## Do this
Could you quote the stretch from the start of the lines below through the line containing "road 3 (track): [(226,0),(118,119),(61,205),(26,229)]", both ends included, leaving the pictures out of your answer?

## Material for this exercise

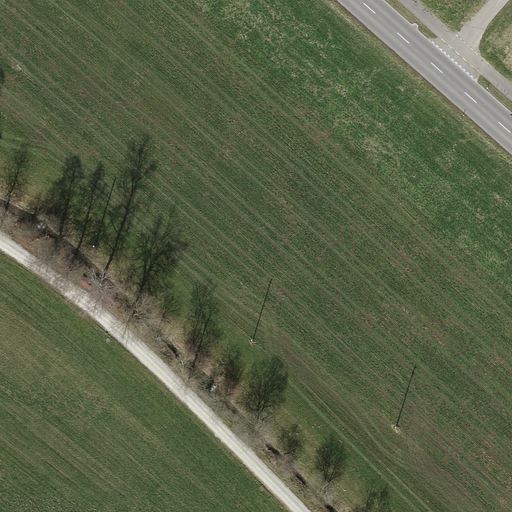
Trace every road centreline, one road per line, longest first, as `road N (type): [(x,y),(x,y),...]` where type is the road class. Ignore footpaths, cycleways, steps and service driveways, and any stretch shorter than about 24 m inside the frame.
road 1 (track): [(0,243),(119,331),(300,511)]
road 2 (tertiary): [(511,133),(362,0)]
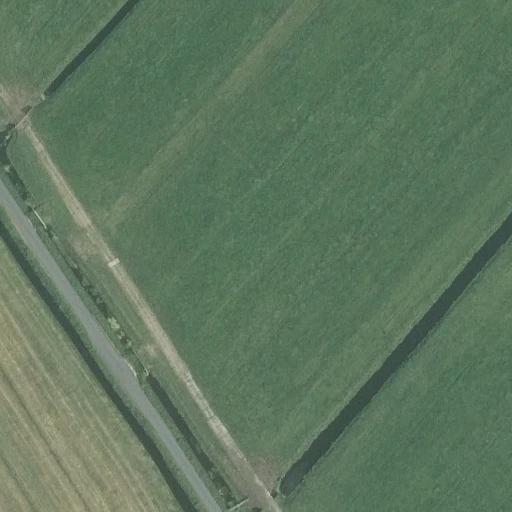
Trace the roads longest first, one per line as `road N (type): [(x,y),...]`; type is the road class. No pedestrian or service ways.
road 1 (track): [(4,94),(274,511)]
road 2 (unclassified): [(212,511),(0,189)]
road 3 (track): [(226,0),(118,119),(61,205),(26,229)]
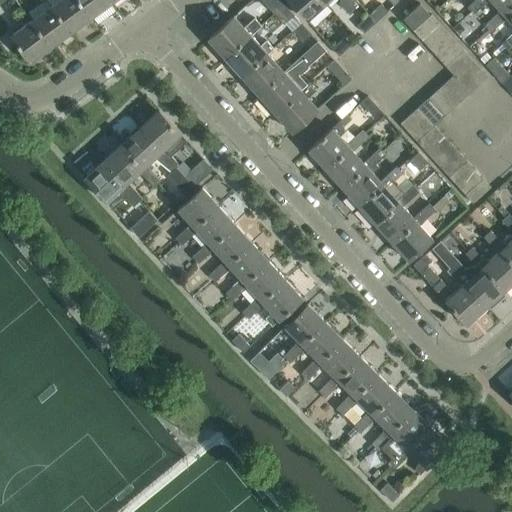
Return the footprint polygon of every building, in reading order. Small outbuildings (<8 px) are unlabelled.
[(78,0),(61,0),(53,7),(72,33),(92,19),(78,0)] [(78,0),(92,19),(112,4),(108,0),(78,0)] [(281,0),(261,0),(274,14),(285,4),(281,0)] [(290,0),(308,19),(327,2),(324,0),(290,0)] [(324,0),(327,2),(329,0),(341,0),(341,4),(349,13),(360,3),(356,0),(324,0)] [(476,0),(469,6),(475,13),(489,0),(476,0)] [(511,0),(493,0),(502,10),(486,25),(492,32),(509,17),(506,15),(511,9),(511,0)] [(421,3),(405,18),(415,29),(431,15),(421,3)] [(285,4),(274,14),(275,15),(278,12),(288,22),(296,16),(285,4)] [(382,4),(371,14),(378,22),(389,12),(382,4)] [(53,7),(33,21),(52,48),(72,33),(53,7)] [(511,21),(511,34),(502,43),(509,50),(511,47),(511,9),(506,15),(509,17),(511,21)] [(431,15),(415,29),(423,39),(441,22),(433,13),(431,15)] [(371,14),(358,26),(365,33),(378,22),(371,14)] [(234,15),(209,38),(211,40),(226,57),(252,34),(262,25),(255,17),(244,26),(235,16),(234,15)] [(33,21),(12,36),(32,63),(52,48),(33,21)] [(441,22),(423,39),(431,48),(449,31),(441,22)] [(460,22),(453,28),(459,35),(466,29),(460,22)] [(302,23),(294,30),(304,41),(312,34),(302,23)] [(449,31),(431,48),(439,56),(457,40),(449,31)] [(252,34),(226,57),(243,76),(268,52),(275,47),(268,39),(261,45),(252,34)] [(345,38),(333,49),(340,56),(352,46),(345,38)] [(457,40),(439,56),(447,66),(465,49),(457,40)] [(285,71),(259,94),(266,102),(265,104),(264,106),(271,114),(274,114),(275,112),(276,113),(307,84),(298,74),(299,72),(302,72),(308,67),(308,65),(326,49),(318,41),(285,71)] [(465,49),(447,66),(455,74),(464,66),(473,58),(465,49)] [(268,52),(243,76),(259,94),(285,71),(268,52)] [(494,56),(485,64),(493,73),(502,83),(511,75),(494,56)] [(473,58),(464,66),(480,84),(490,76),(473,58)] [(335,60),(328,67),(335,74),(345,86),(352,79),(343,68),(335,60)] [(464,66),(455,74),(471,92),(480,84),(464,66)] [(455,74),(447,82),(463,100),(471,92),(455,74)] [(511,75),(503,84),(511,93),(511,75)] [(307,84),(276,113),(293,132),(319,108),(308,97),(317,89),(310,82),(307,84)] [(447,82),(438,89),(454,107),(463,100),(447,82)] [(438,89),(428,98),(444,116),(454,107),(438,89)] [(369,96),(362,103),(373,115),(380,109),(369,96)] [(428,98),(419,106),(435,124),(444,116),(428,98)] [(419,106),(411,114),(427,132),(435,124),(419,106)] [(160,109),(141,127),(163,150),(165,148),(172,155),(183,145),(187,140),(188,140),(160,109)] [(411,114),(402,122),(418,140),(427,132),(411,114)] [(340,121),(309,149),(310,150),(326,168),(350,146),(347,143),(341,136),(346,128),(345,127),(353,120),(348,115),(340,122),(340,121)] [(427,132),(418,140),(426,149),(443,133),(435,124),(427,132)] [(141,127),(123,143),(145,167),(148,165),(156,157),(173,170),(167,176),(186,195),(196,186),(186,176),(177,166),(180,164),(172,155),(165,148),(163,150),(141,127)] [(350,146),(326,168),(343,186),(367,165),(364,162),(353,150),(369,136),(363,129),(347,143),(350,146)] [(443,133),(426,149),(434,158),(452,143),(443,133)] [(123,143),(105,160),(126,183),(129,182),(140,171),(155,187),(162,181),(148,165),(145,167),(123,143)] [(452,143),(434,158),(442,167),(460,152),(452,143)] [(380,148),(370,156),(376,163),(386,155),(385,154),(382,151),(380,148)] [(419,152),(410,160),(420,171),(429,163),(419,152)] [(460,152),(442,167),(450,176),(468,161),(460,152)] [(367,165),(343,186),(359,205),(383,183),(380,181),(381,180),(374,172),(380,167),(376,163),(370,156),(364,162),(367,165)] [(105,160),(86,178),(107,200),(121,187),(137,204),(143,198),(129,182),(126,183),(105,160)] [(205,160),(186,176),(196,186),(214,170),(205,160)] [(468,161),(450,176),(458,186),(476,170),(468,161)] [(383,183),(359,205),(376,223),(400,201),(397,198),(402,195),(391,183),(403,173),(396,166),(381,180),(380,181),(383,183)] [(476,170),(458,186),(466,194),(483,178),(476,170)] [(483,178),(466,194),(474,203),(491,187),(483,178)] [(400,201),(376,223),(392,241),(416,220),(414,217),(403,205),(419,191),(413,185),(402,195),(397,198),(400,201)] [(192,223),(185,229),(191,235),(198,229),(196,227),(220,205),(203,186),(179,208),(192,223)] [(416,220),(392,241),(409,260),(433,239),(420,224),(436,210),(439,211),(450,201),(451,201),(445,194),(432,205),(430,203),(414,217),(416,220)] [(209,241),(202,247),(208,254),(215,247),(213,245),(237,223),(220,205),(196,227),(198,229),(209,241)] [(502,205),(498,209),(505,217),(509,213),(502,205)] [(151,212),(132,229),(139,237),(158,220),(151,212)] [(505,217),(503,220),(511,230),(511,216),(509,213),(505,217)] [(226,259),(219,266),(225,272),(232,266),(230,263),(254,242),(237,223),(213,245),(215,247),(226,259)] [(185,229),(176,237),(182,244),(191,235),(185,229)] [(491,230),(484,236),(499,252),(502,249),(511,260),(511,240),(508,244),(503,243),(491,230)] [(442,241),(433,249),(450,266),(446,269),(461,285),(464,282),(486,307),(494,300),(495,302),(498,302),(505,296),(505,293),(503,292),(505,290),(484,266),(481,269),(476,264),(466,268),(442,241)] [(243,277),(236,284),(242,290),(249,283),(247,281),(270,260),(254,242),(230,263),(232,266),(243,277)] [(202,247),(193,255),(199,262),(208,254),(202,247)] [(472,247),(466,253),(476,264),(481,269),(484,266),(505,290),(511,283),(511,260),(502,249),(499,252),(489,261),(484,260),(472,247)] [(427,254),(414,266),(420,273),(467,324),(486,307),(464,282),(461,285),(453,293),(429,265),(433,261),(427,255),(427,254)] [(260,295),(253,302),(259,309),(266,302),(264,300),(287,278),(270,260),(247,281),(249,283),(260,295)] [(219,266),(210,274),(216,281),(225,272),(219,266)] [(287,278),(264,300),(266,302),(273,310),(265,317),(269,321),(273,325),(305,297),(287,278)] [(236,284),(227,292),(233,299),(242,290),(236,284)] [(253,302),(243,311),(250,317),(259,309),(253,302)] [(298,342),(285,355),(291,361),(307,346),(304,344),(327,320),(309,302),(286,325),(298,337),(298,342)] [(318,358),(312,364),(317,370),(324,364),(322,361),(345,338),(327,320),(304,344),(307,346),(318,358)] [(240,334),(233,341),(244,353),(251,347),(251,346),(240,334)] [(335,375),(328,381),(335,388),(342,381),(339,379),(362,355),(345,338),(322,361),(324,364),(335,375)] [(353,393),(346,400),(352,406),(359,400),(356,396),(380,373),(362,355),(339,379),(342,381),(353,393)] [(269,361),(260,369),(269,378),(278,369),(269,361)] [(312,364),(303,373),(309,379),(317,370),(312,364)] [(366,415),(355,425),(362,432),(377,417),(377,416),(374,414),(397,390),(380,373),(356,396),(359,400),(367,407),(366,415)] [(290,381),(281,390),(288,397),(297,388),(290,381)] [(328,381),(320,390),(326,397),(335,388),(328,381)] [(384,432),(373,443),(379,449),(382,446),(395,434),(392,431),(415,408),(397,390),(374,414),(377,416),(377,417),(385,425),(384,432)] [(346,400),(338,408),(344,415),(352,406),(346,400)] [(395,434),(382,446),(393,457),(390,460),(397,467),(412,452),(409,449),(432,426),(415,408),(392,431),(395,434)] [(432,426),(409,449),(412,452),(419,459),(415,469),(420,474),(450,444),(432,426)] [(388,483),(381,490),(394,502),(400,495),(388,483)]
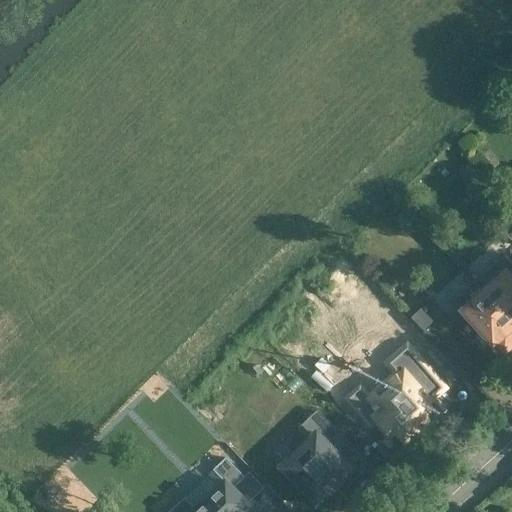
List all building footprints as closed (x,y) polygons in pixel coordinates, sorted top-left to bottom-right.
[(491,169),(499,163),(488,149),(480,156),(491,169)] [(505,172),(499,166),(487,176),(493,182),(505,172)] [(511,219),(502,228),(511,240),(511,219)] [(511,321),(511,282),(505,275),(511,268),(511,262),(504,253),(474,280),(476,282),(511,321)] [(511,321),(476,282),(450,306),(460,317),(465,313),(494,345),(496,343),(505,354),(511,347),(511,321)] [(423,310),(413,320),(425,332),(435,323),(423,310)] [(453,382),(407,334),(389,350),(395,357),(370,381),(381,392),(370,402),(390,424),(396,419),(415,439),(435,420),(429,414),(446,398),(441,393),(453,382)] [(306,431),(273,462),(310,501),(346,467),(338,458),(348,448),(304,402),(291,414),(306,431)] [(214,449),(156,511),(232,511),(210,492),(233,468),(214,449)]
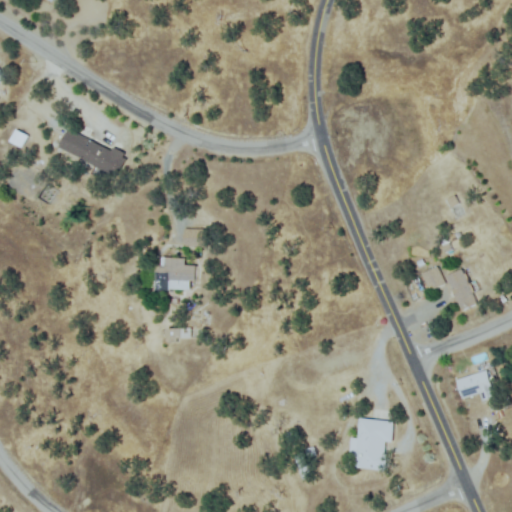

## Finished task
Trace every road centreline, one road per line, longest first, as `road N (type): [(x,y),(x,y),...]` where type is the road class. Ignore footpaths, cycleways, steps and service driveways, and any stretch shorter than about 24 m inside the frame.
road 1 (track): [(0,243),(119,331),(300,511)]
road 2 (tertiary): [(511,133),(362,0)]
Trace the roads longest first, one per line as `road N (type): [(x,y),...]`; type is the road class. No pedestrian or service ways.
road 1 (track): [(4,94),(274,511)]
road 2 (unclassified): [(212,511),(0,189)]
road 3 (track): [(226,0),(118,119),(61,205),(26,229)]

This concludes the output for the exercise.